- [Work to be completed]: Images do not belong in the copy. Retype all the entries below exactly.

Stored records:
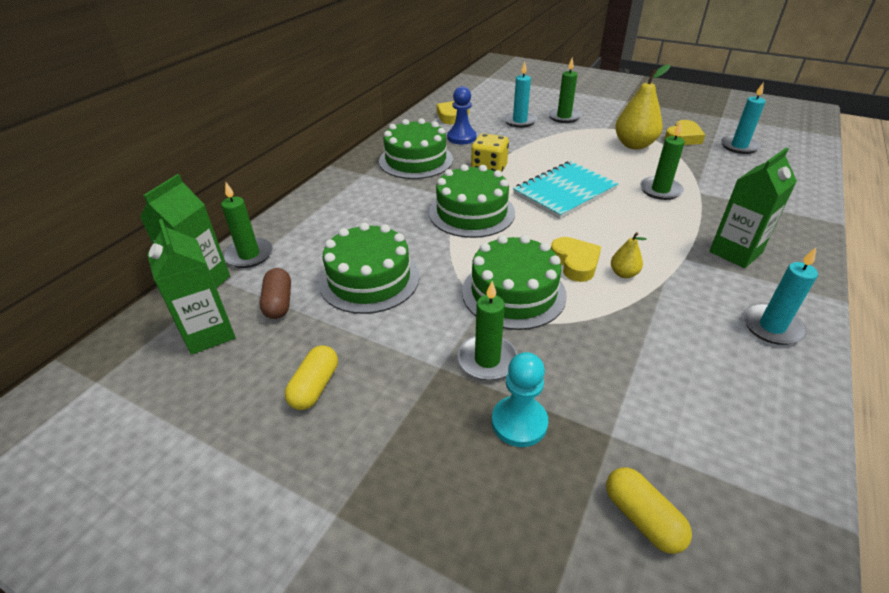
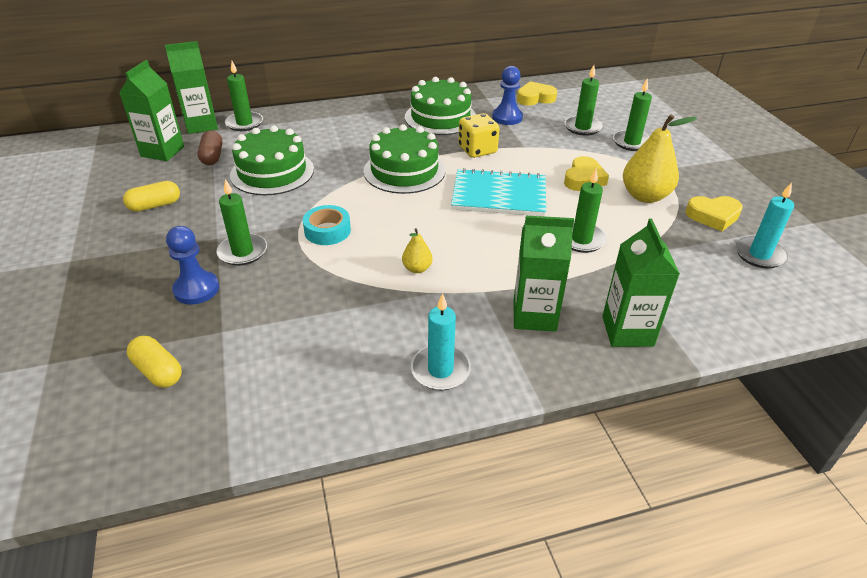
camera: 45 degrees right, 0 degrees up
brown capsule [260,268,291,319] -> brown capsule turned 45 degrees counterclockwise [198,130,222,165]
green cake [462,235,567,330] -> turquoise tape [303,205,351,245]
turquoise pawn [492,352,548,447] -> blue pawn [166,226,219,304]
turquoise candle [503,62,537,128] -> green candle [565,65,602,136]
yellow heart [551,237,601,282] -> yellow heart moved to [564,156,609,191]
yellow capsule [606,468,692,554] -> yellow capsule turned 60 degrees counterclockwise [127,336,182,388]
none -> green carton [602,218,680,347]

- [Written solution]:
camera: 45 degrees right, 0 degrees up
brown capsule [260,268,291,319] -> brown capsule turned 45 degrees counterclockwise [198,130,222,165]
green cake [462,235,567,330] -> turquoise tape [303,205,351,245]
turquoise pawn [492,352,548,447] -> blue pawn [166,226,219,304]
turquoise candle [503,62,537,128] -> green candle [565,65,602,136]
yellow heart [551,237,601,282] -> yellow heart moved to [564,156,609,191]
yellow capsule [606,468,692,554] -> yellow capsule turned 60 degrees counterclockwise [127,336,182,388]
none -> green carton [602,218,680,347]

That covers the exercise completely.